What the task asks:
Say how many lines in the listing below contain the word "orange". Give the number alone.

Input material:
.....

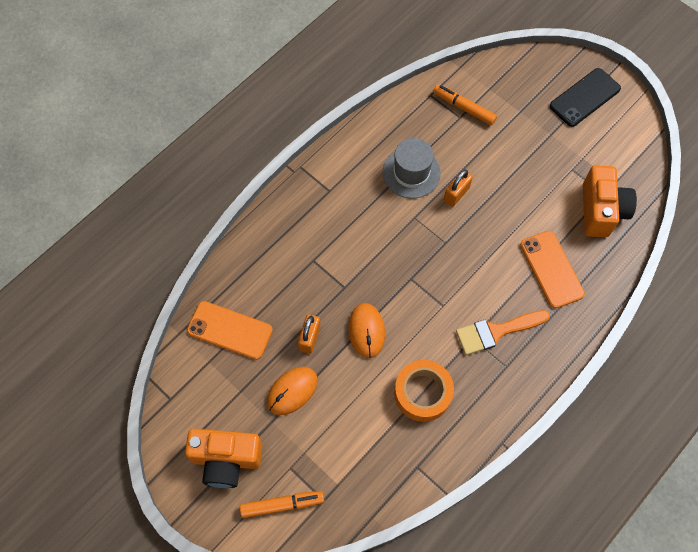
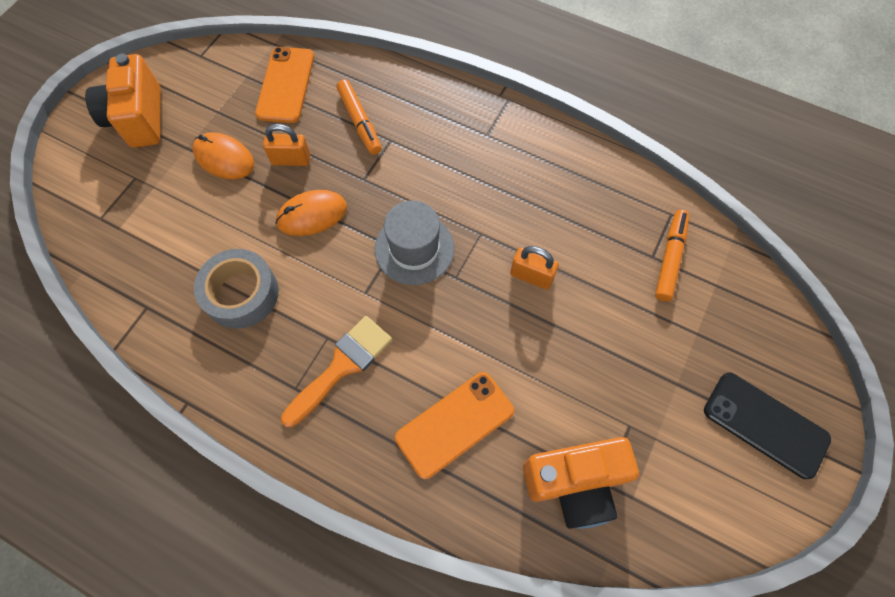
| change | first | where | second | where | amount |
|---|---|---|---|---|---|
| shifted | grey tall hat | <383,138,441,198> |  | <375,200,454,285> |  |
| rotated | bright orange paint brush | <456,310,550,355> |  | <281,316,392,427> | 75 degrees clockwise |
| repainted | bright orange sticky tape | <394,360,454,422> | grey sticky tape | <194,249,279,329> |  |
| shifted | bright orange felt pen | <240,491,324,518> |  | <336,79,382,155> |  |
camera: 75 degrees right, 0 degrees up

.....

Written answer:
3